::: Given information :::
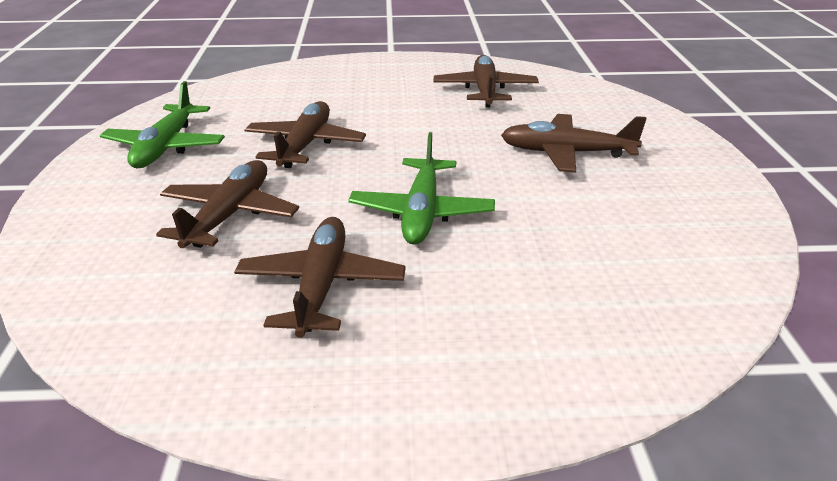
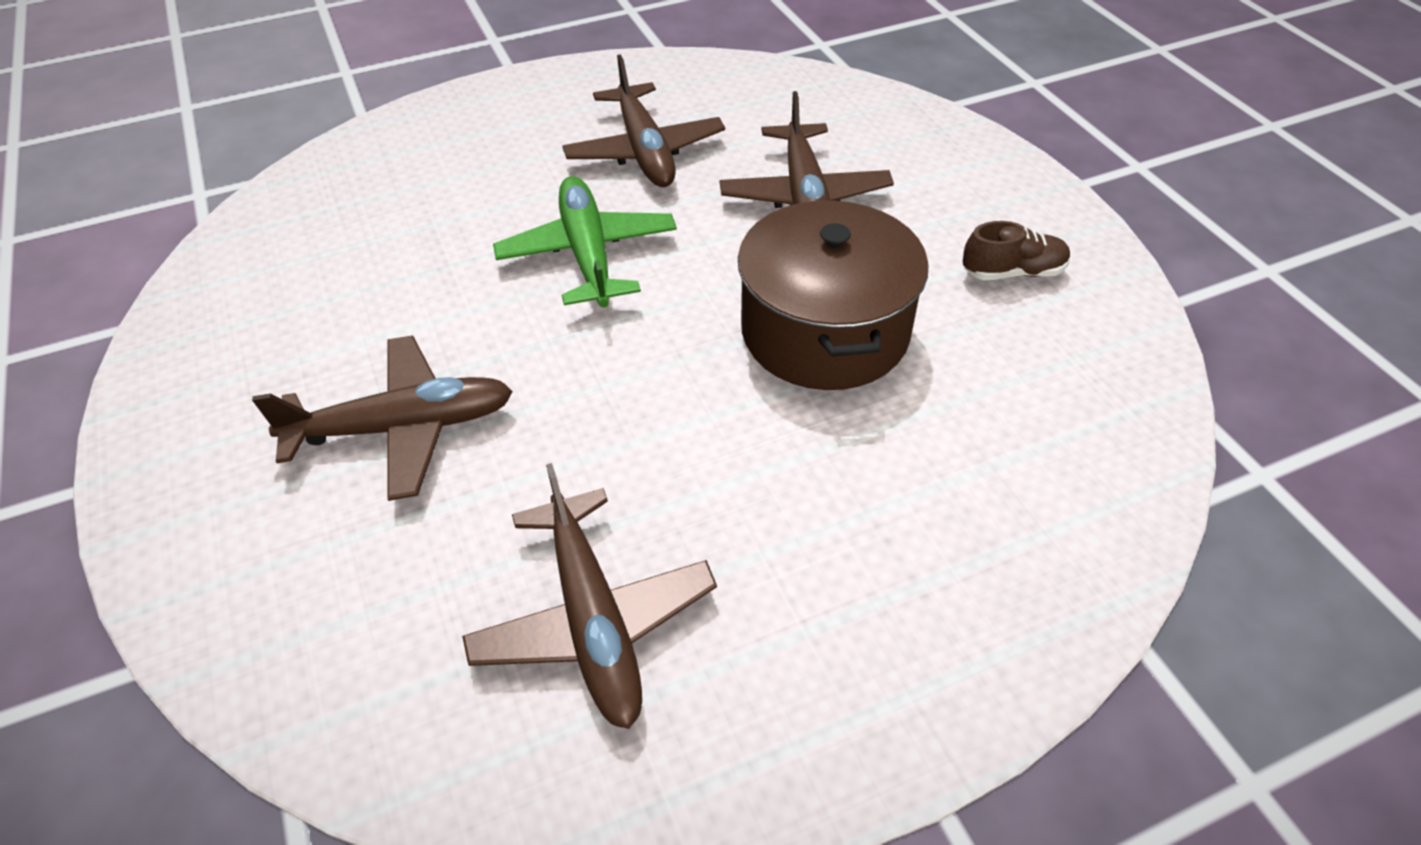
camera: 160 degrees right, 15 degrees up
(165, 147) = (1013, 272): green plane -> brown shoe
(305, 145) = (824, 331): brown plane -> brown pot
:::
- The problem:
Reproduce the material above verbatim; omit every picture.

- Expected answer:
camera: 160 degrees right, 15 degrees up
(165, 147) = (1013, 272): green plane -> brown shoe
(305, 145) = (824, 331): brown plane -> brown pot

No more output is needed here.